**TASK TO COMPLETE:** Rewrite every line of the records below with each "arrow" replaced by "pointer", leaving everything else unchanged. Omit the pictures from your answer.

**ENTRIES:**
────────

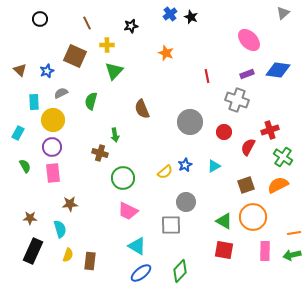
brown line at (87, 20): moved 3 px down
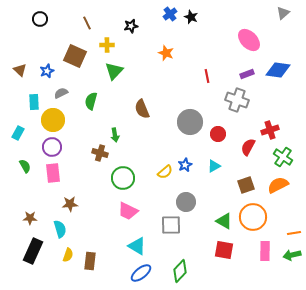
red circle at (224, 132): moved 6 px left, 2 px down
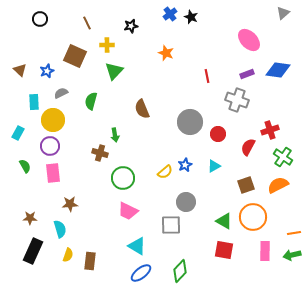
purple circle at (52, 147): moved 2 px left, 1 px up
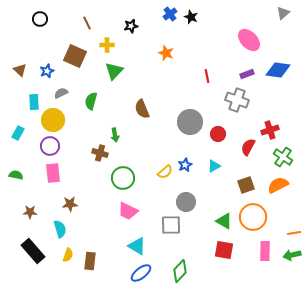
green semicircle at (25, 166): moved 9 px left, 9 px down; rotated 48 degrees counterclockwise
brown star at (30, 218): moved 6 px up
black rectangle at (33, 251): rotated 65 degrees counterclockwise
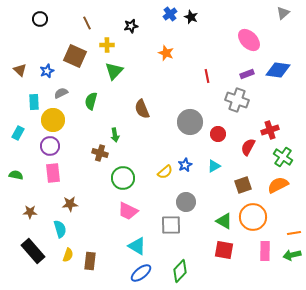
brown square at (246, 185): moved 3 px left
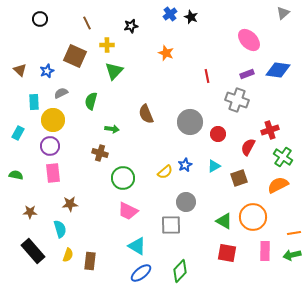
brown semicircle at (142, 109): moved 4 px right, 5 px down
green arrow at (115, 135): moved 3 px left, 6 px up; rotated 72 degrees counterclockwise
brown square at (243, 185): moved 4 px left, 7 px up
red square at (224, 250): moved 3 px right, 3 px down
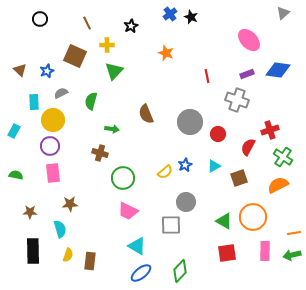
black star at (131, 26): rotated 16 degrees counterclockwise
cyan rectangle at (18, 133): moved 4 px left, 2 px up
black rectangle at (33, 251): rotated 40 degrees clockwise
red square at (227, 253): rotated 18 degrees counterclockwise
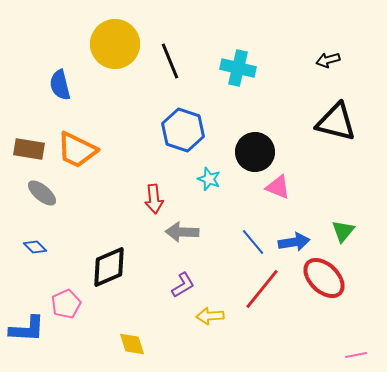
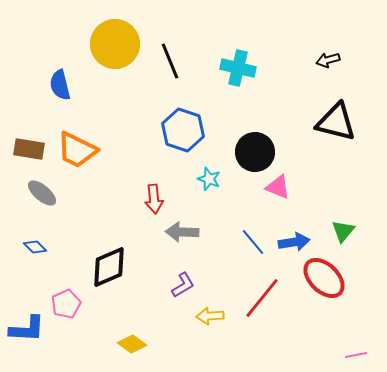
red line: moved 9 px down
yellow diamond: rotated 36 degrees counterclockwise
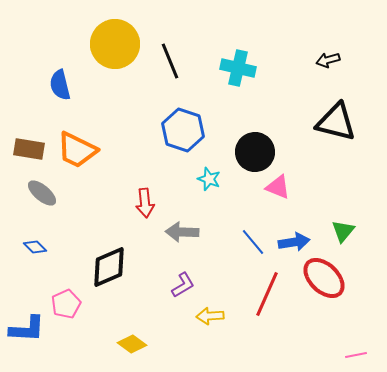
red arrow: moved 9 px left, 4 px down
red line: moved 5 px right, 4 px up; rotated 15 degrees counterclockwise
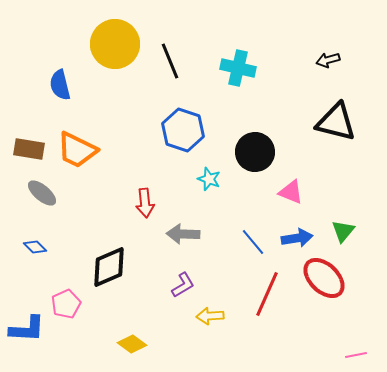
pink triangle: moved 13 px right, 5 px down
gray arrow: moved 1 px right, 2 px down
blue arrow: moved 3 px right, 4 px up
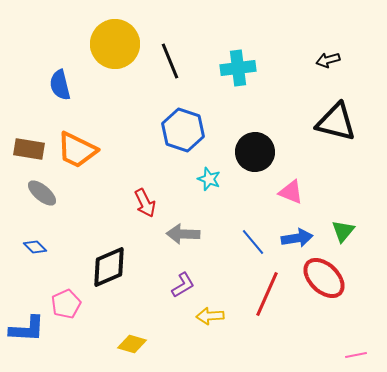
cyan cross: rotated 20 degrees counterclockwise
red arrow: rotated 20 degrees counterclockwise
yellow diamond: rotated 20 degrees counterclockwise
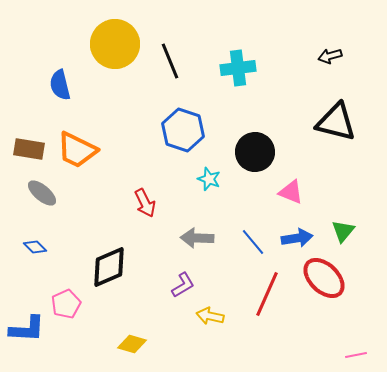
black arrow: moved 2 px right, 4 px up
gray arrow: moved 14 px right, 4 px down
yellow arrow: rotated 16 degrees clockwise
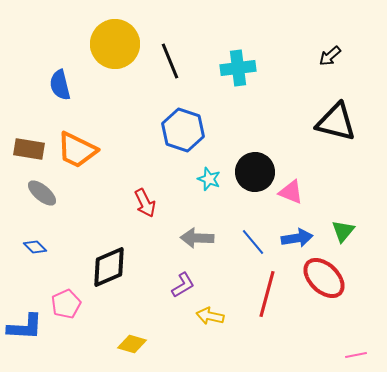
black arrow: rotated 25 degrees counterclockwise
black circle: moved 20 px down
red line: rotated 9 degrees counterclockwise
blue L-shape: moved 2 px left, 2 px up
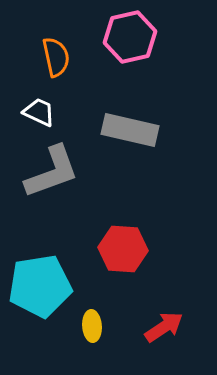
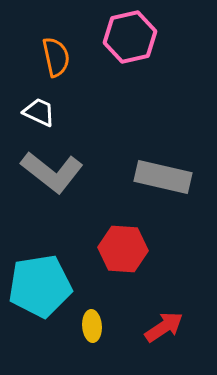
gray rectangle: moved 33 px right, 47 px down
gray L-shape: rotated 58 degrees clockwise
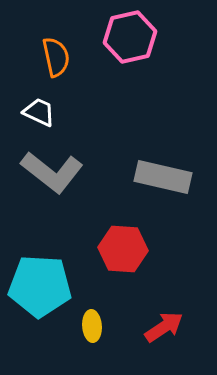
cyan pentagon: rotated 12 degrees clockwise
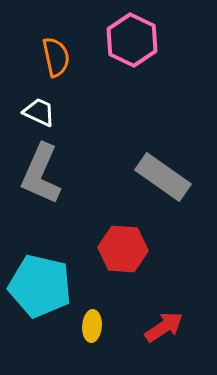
pink hexagon: moved 2 px right, 3 px down; rotated 21 degrees counterclockwise
gray L-shape: moved 11 px left, 2 px down; rotated 76 degrees clockwise
gray rectangle: rotated 22 degrees clockwise
cyan pentagon: rotated 10 degrees clockwise
yellow ellipse: rotated 8 degrees clockwise
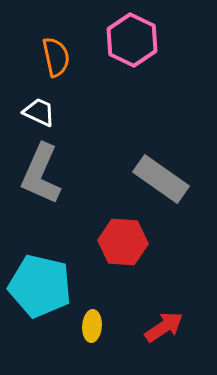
gray rectangle: moved 2 px left, 2 px down
red hexagon: moved 7 px up
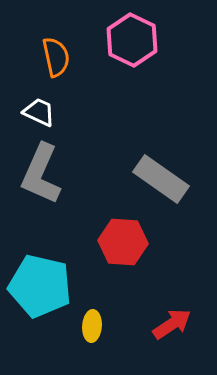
red arrow: moved 8 px right, 3 px up
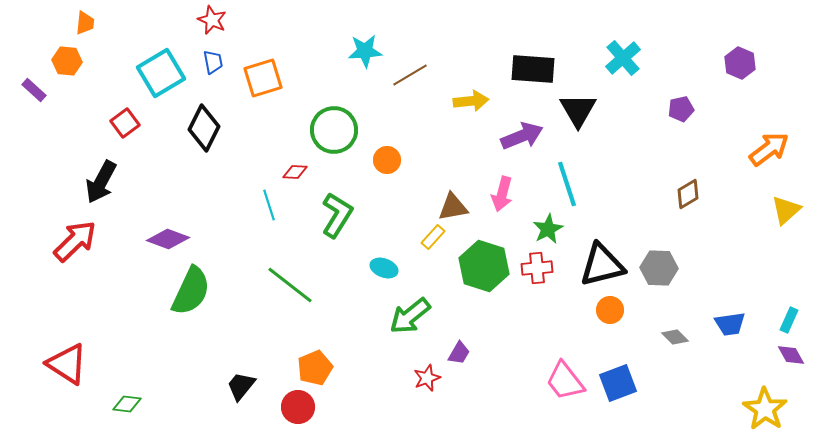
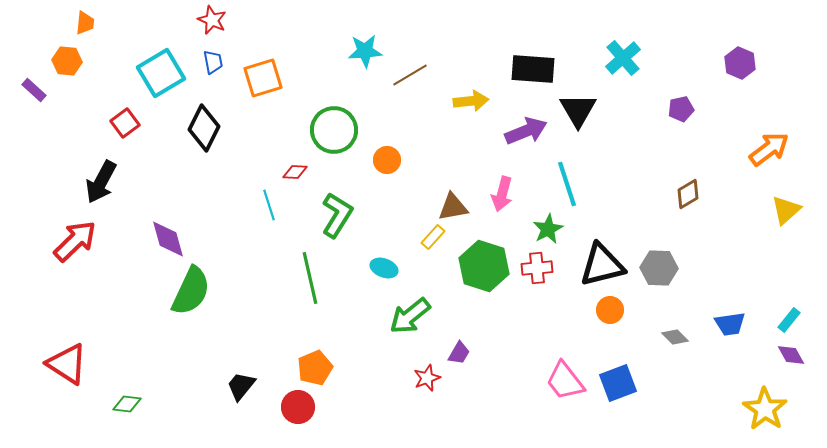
purple arrow at (522, 136): moved 4 px right, 5 px up
purple diamond at (168, 239): rotated 54 degrees clockwise
green line at (290, 285): moved 20 px right, 7 px up; rotated 39 degrees clockwise
cyan rectangle at (789, 320): rotated 15 degrees clockwise
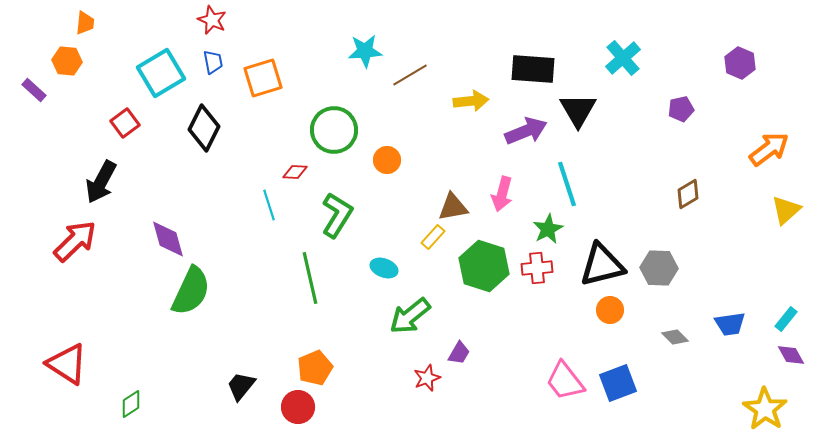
cyan rectangle at (789, 320): moved 3 px left, 1 px up
green diamond at (127, 404): moved 4 px right; rotated 40 degrees counterclockwise
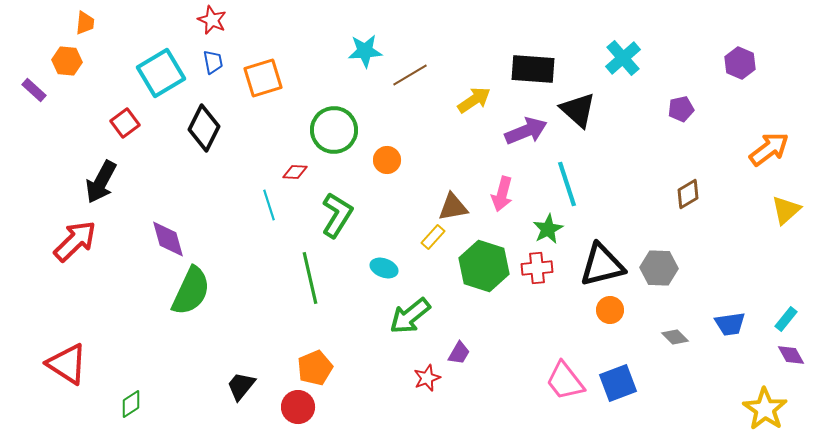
yellow arrow at (471, 101): moved 3 px right, 1 px up; rotated 28 degrees counterclockwise
black triangle at (578, 110): rotated 18 degrees counterclockwise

────────

**PROBLEM SOLUTION:**
brown line at (87, 20): moved 3 px down
red circle at (224, 132): moved 6 px left, 2 px down
purple circle at (52, 147): moved 2 px left, 1 px up
green semicircle at (25, 166): moved 9 px left, 9 px down; rotated 48 degrees counterclockwise
brown star at (30, 218): moved 6 px up
black rectangle at (33, 251): rotated 65 degrees counterclockwise
brown square at (246, 185): moved 3 px left
brown semicircle at (142, 109): moved 4 px right, 5 px down
green pointer at (115, 135): moved 3 px left, 6 px up; rotated 72 degrees counterclockwise
brown square at (243, 185): moved 4 px left, 7 px up
red square at (224, 250): moved 3 px right, 3 px down
black star at (131, 26): rotated 16 degrees counterclockwise
cyan rectangle at (18, 133): moved 4 px left, 2 px up
black rectangle at (33, 251): rotated 40 degrees clockwise
red square at (227, 253): rotated 18 degrees counterclockwise
red line: moved 9 px down
yellow diamond: rotated 36 degrees counterclockwise
red pointer: moved 9 px left, 4 px down
red line: moved 5 px right, 4 px up; rotated 15 degrees counterclockwise
pink triangle: moved 13 px right, 5 px down
gray pointer: moved 1 px right, 2 px down
blue pointer: moved 3 px right, 4 px up
cyan cross: rotated 20 degrees counterclockwise
red pointer: rotated 20 degrees counterclockwise
yellow diamond: rotated 20 degrees counterclockwise
black pointer: moved 2 px right, 4 px up
gray pointer: moved 14 px right, 4 px down
yellow pointer: rotated 16 degrees clockwise
black pointer: rotated 25 degrees counterclockwise
black circle: moved 20 px down
red line: rotated 9 degrees counterclockwise
blue L-shape: moved 2 px left, 2 px up
gray rectangle: moved 33 px right, 47 px down
gray L-shape: rotated 58 degrees clockwise
cyan pentagon: rotated 12 degrees clockwise
pink hexagon: moved 2 px right, 3 px down; rotated 21 degrees counterclockwise
gray L-shape: moved 11 px left, 2 px down; rotated 76 degrees clockwise
gray rectangle: rotated 22 degrees clockwise
cyan pentagon: rotated 10 degrees clockwise
yellow ellipse: rotated 8 degrees clockwise
gray rectangle: moved 2 px left, 2 px down
red hexagon: moved 7 px up
red pointer: moved 8 px right, 3 px up
purple pointer at (522, 136): moved 4 px right, 5 px up
purple diamond at (168, 239): rotated 54 degrees clockwise
green line at (290, 285): moved 20 px right, 7 px up; rotated 39 degrees clockwise
cyan rectangle at (789, 320): rotated 15 degrees clockwise
cyan rectangle at (789, 320): moved 3 px left, 1 px up
green diamond at (127, 404): moved 4 px right; rotated 40 degrees counterclockwise
yellow pointer at (471, 101): moved 3 px right, 1 px up; rotated 28 degrees counterclockwise
black triangle at (578, 110): rotated 18 degrees counterclockwise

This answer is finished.